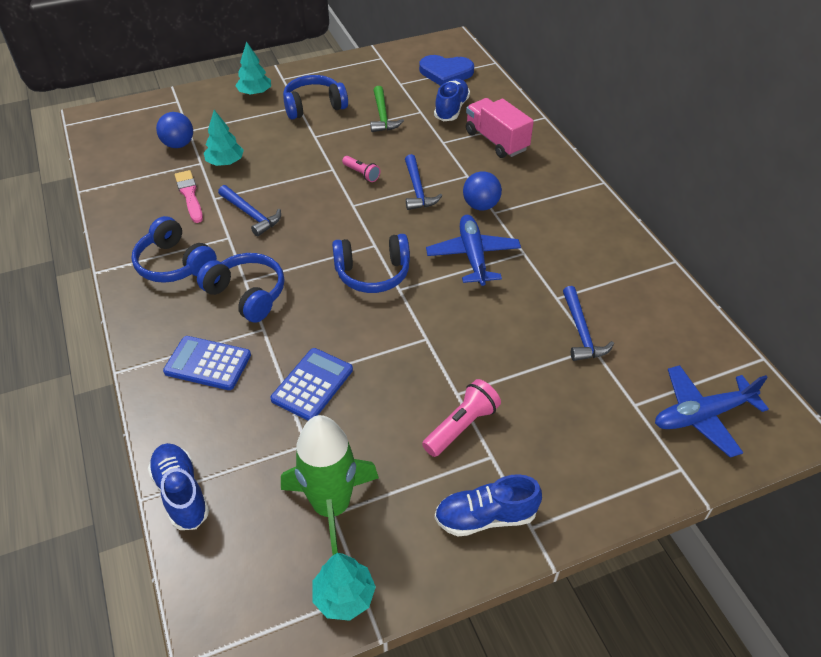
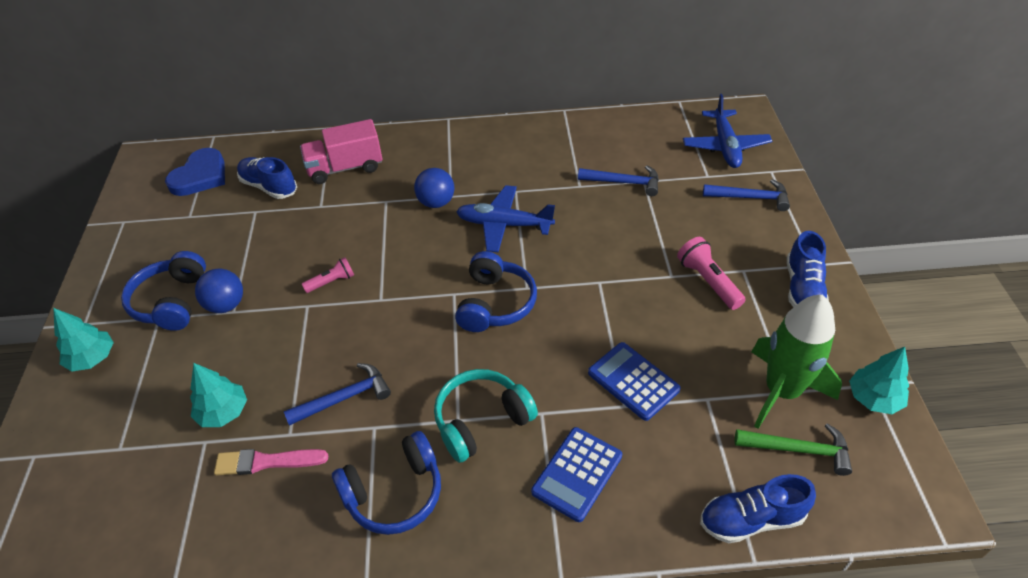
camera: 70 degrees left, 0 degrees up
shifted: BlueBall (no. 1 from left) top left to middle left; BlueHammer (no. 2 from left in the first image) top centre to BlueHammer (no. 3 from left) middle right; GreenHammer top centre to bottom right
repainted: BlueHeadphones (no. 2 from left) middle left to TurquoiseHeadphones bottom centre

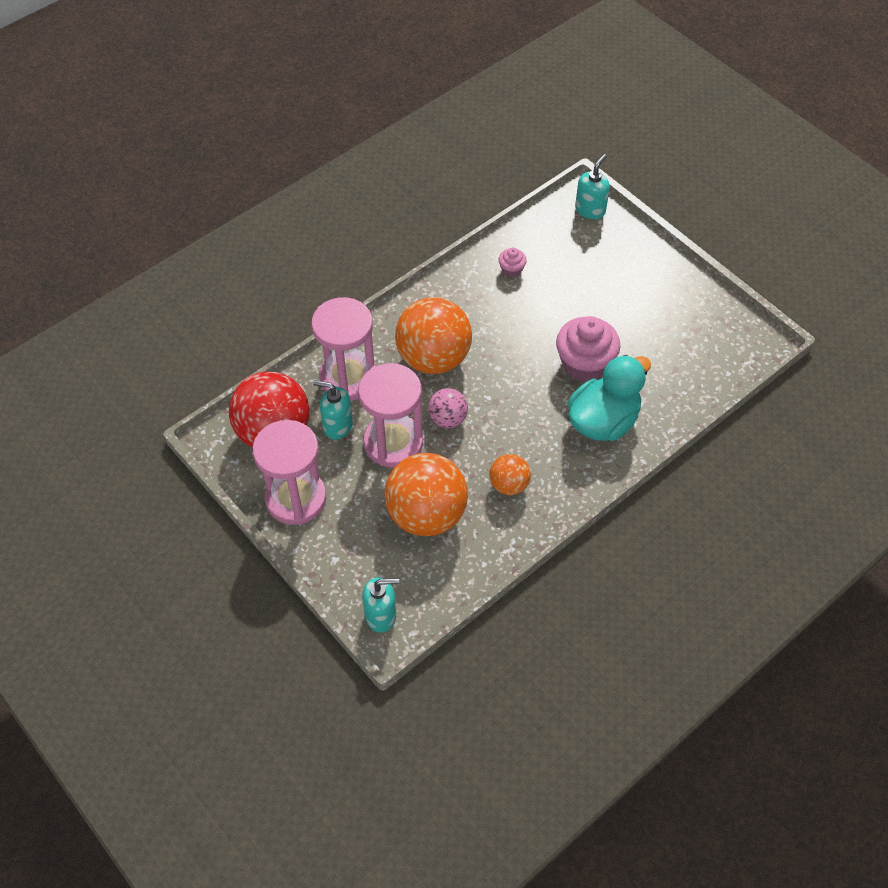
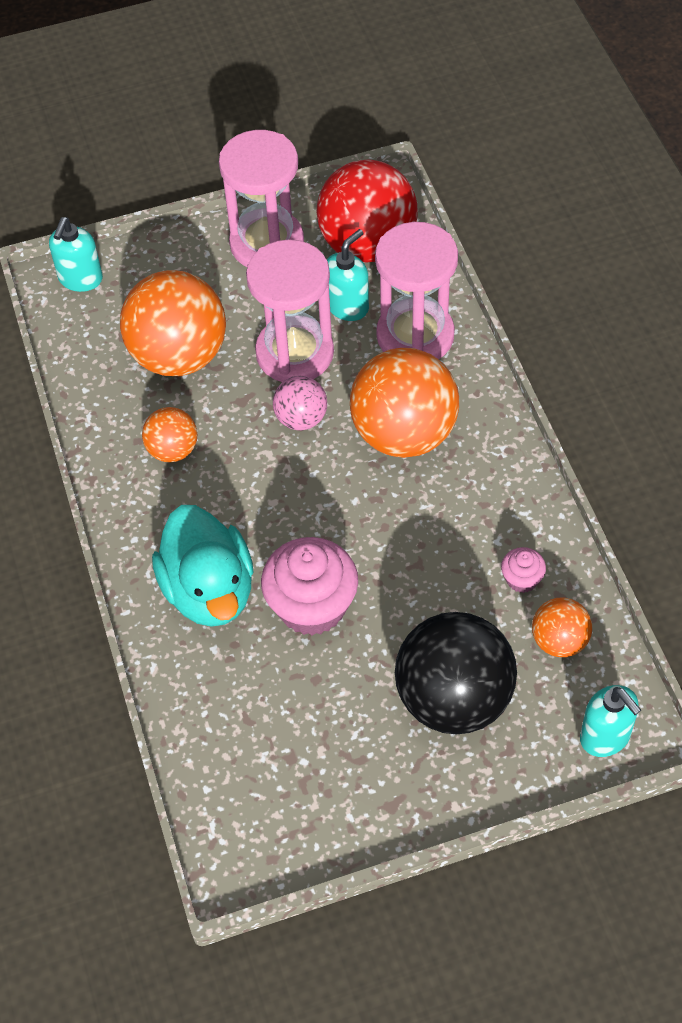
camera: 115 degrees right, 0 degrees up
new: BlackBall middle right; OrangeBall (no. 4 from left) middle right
·····
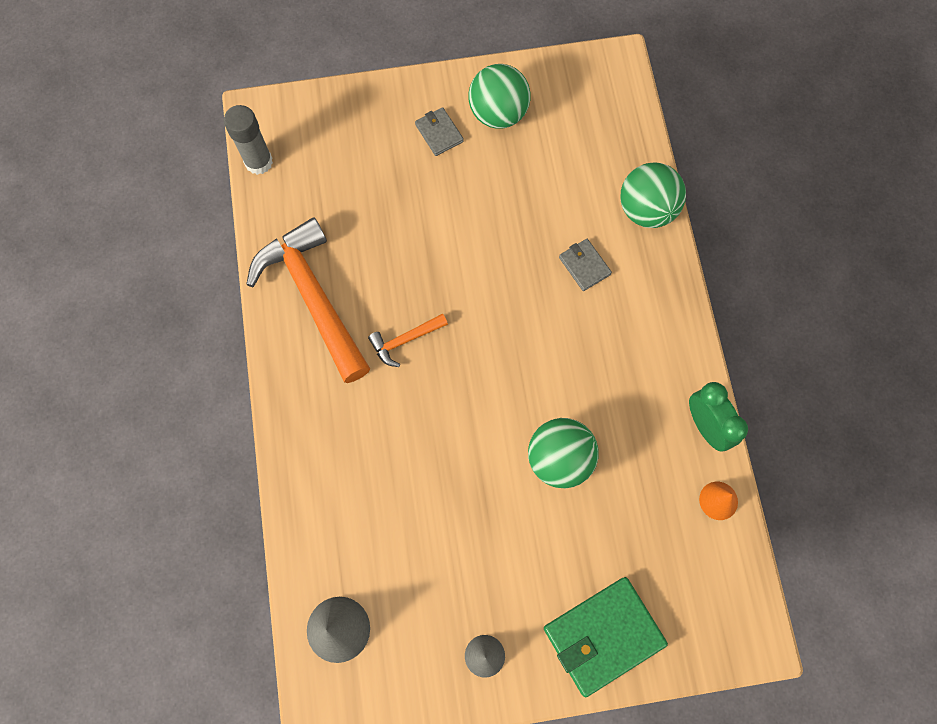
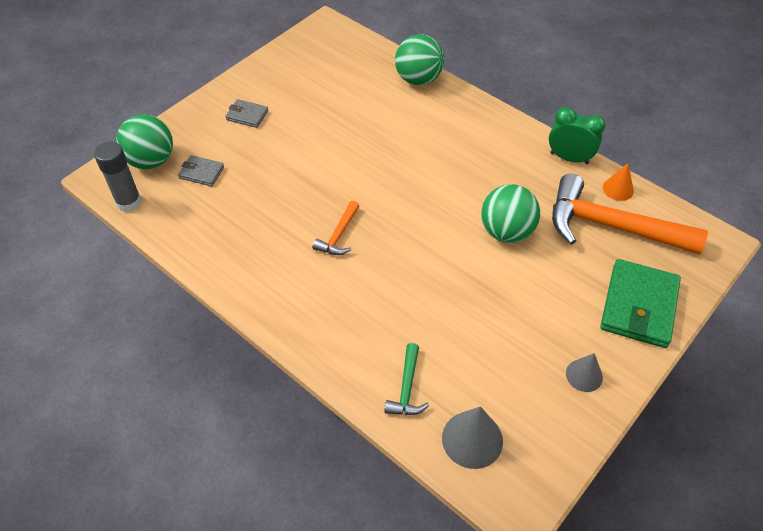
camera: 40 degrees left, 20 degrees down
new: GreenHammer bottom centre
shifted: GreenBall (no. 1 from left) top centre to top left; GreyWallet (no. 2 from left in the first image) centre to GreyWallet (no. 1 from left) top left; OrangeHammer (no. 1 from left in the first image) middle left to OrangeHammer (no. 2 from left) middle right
·····
◆ EXERCISE INSTRUCTIONS ◆
Please output the lines of the listing above that fall in the stretch from the one with "camera: 70 degrees left, 0 degrees up" through the one with "shifted: BlueBall (no.", exactly and only those.

◆ RESULT BELOW ◆
camera: 70 degrees left, 0 degrees up
shifted: BlueBall (no. 1 from left) top left to middle left; BlueHammer (no. 2 from left in the first image) top centre to BlueHammer (no. 3 from left) middle right; GreenHammer top centre to bottom right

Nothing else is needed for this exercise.